What you have to do »
Quote, without any change, the line that contains "(491, 544) = (328, 433): white" and all lines that follow it to the end of the data below.

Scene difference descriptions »
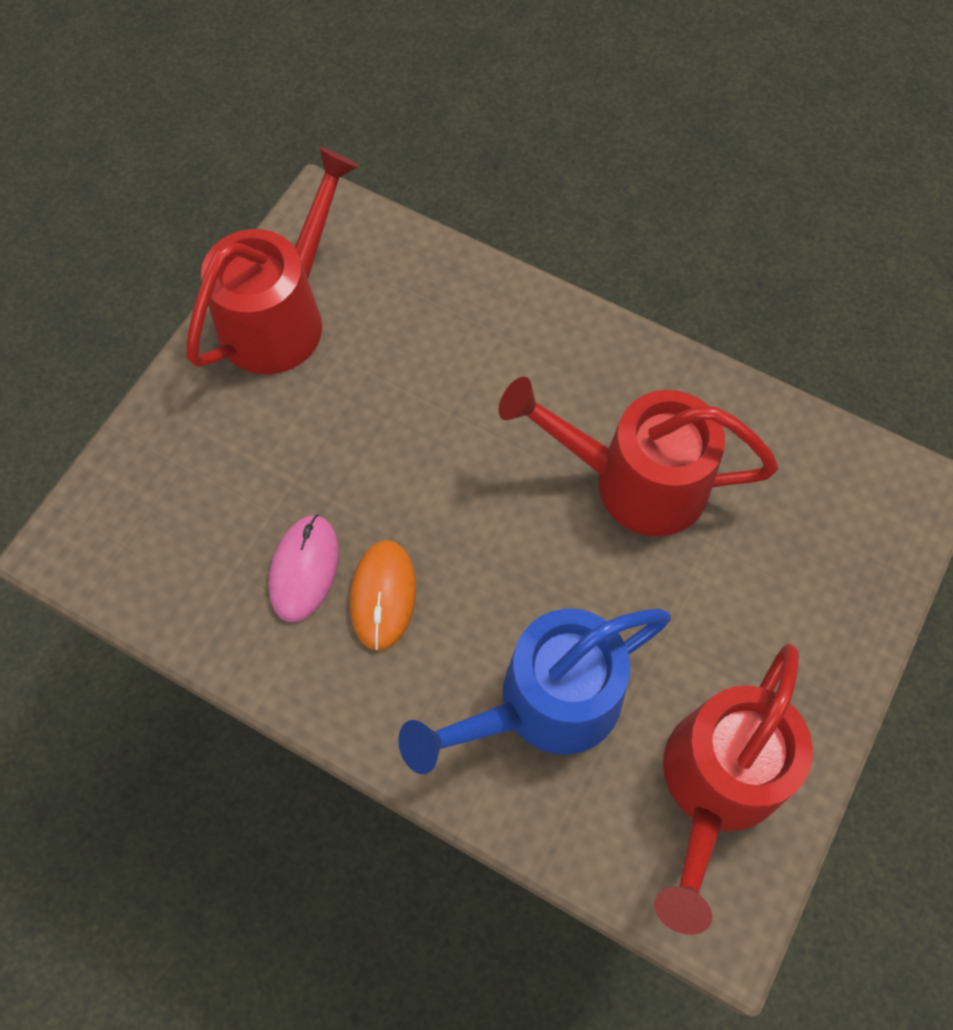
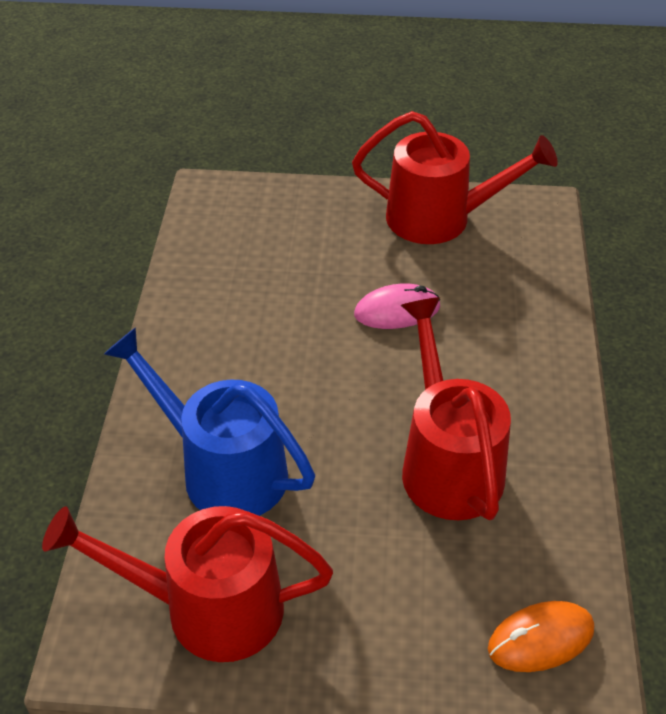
camera: 65 degrees right, 20 degrees down
(304, 569) = (256, 301): pink mouse -> pink mouse (397, 310)
(383, 596) = (259, 348): orange mouse -> orange mouse (540, 639)

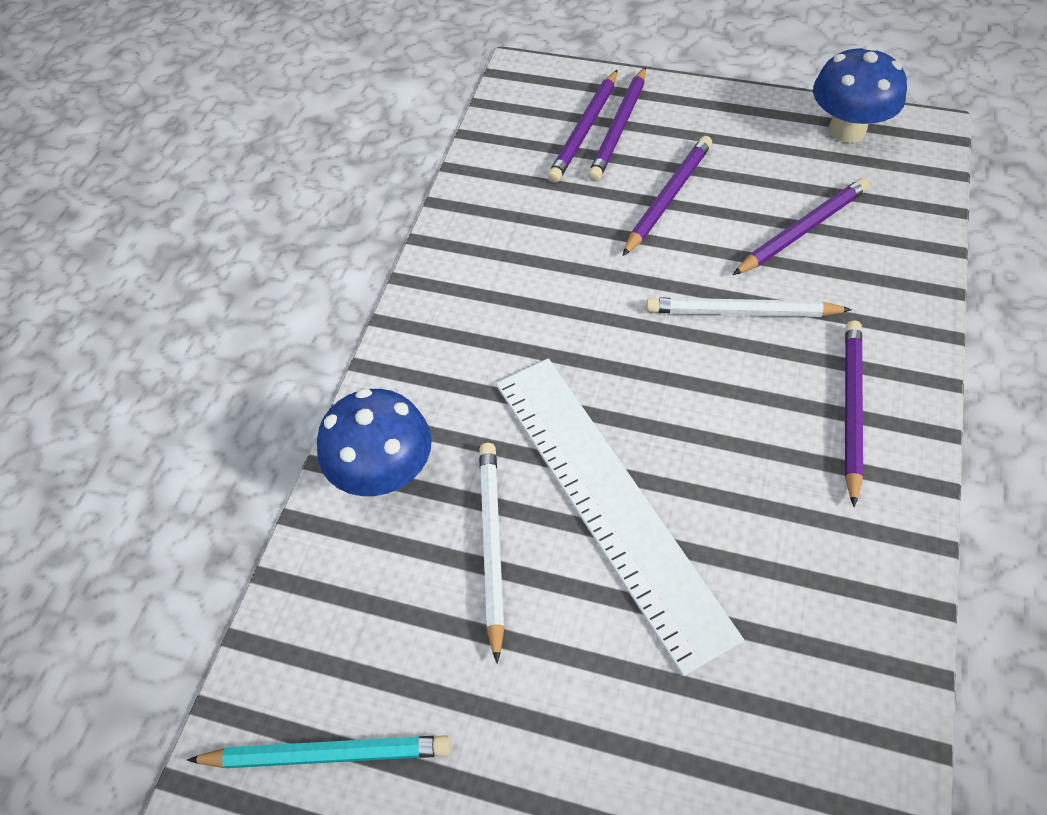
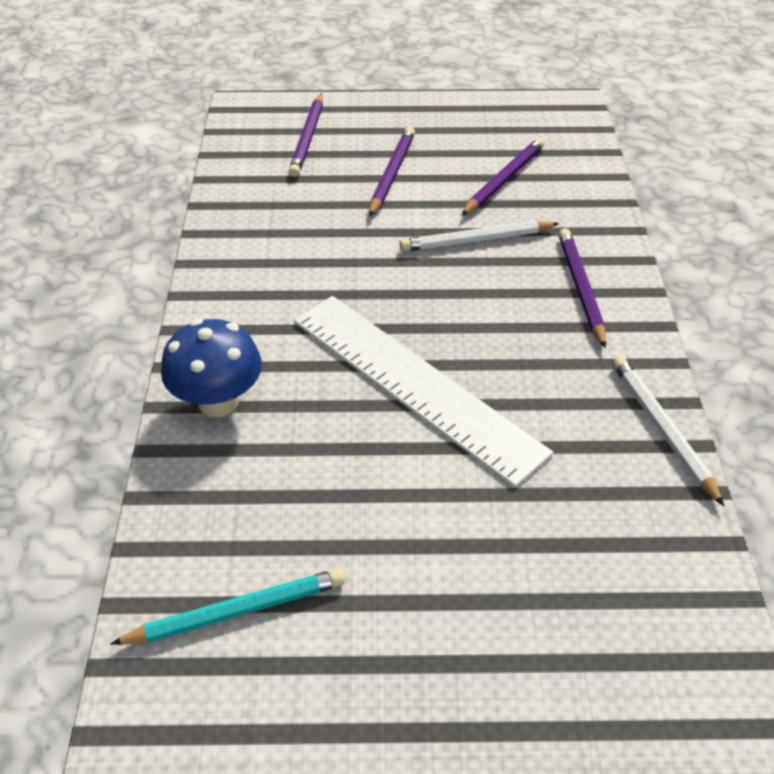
camera: 20 degrees left, 10 degrees down
(491, 544) = (328, 433): white pencil -> white pencil (662, 429)
(619, 128) = (336, 133): purple pencil -> none
(847, 130) = (515, 111): blue mushroom -> none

Task answer »
(491, 544) = (328, 433): white pencil -> white pencil (662, 429)
(619, 128) = (336, 133): purple pencil -> none
(847, 130) = (515, 111): blue mushroom -> none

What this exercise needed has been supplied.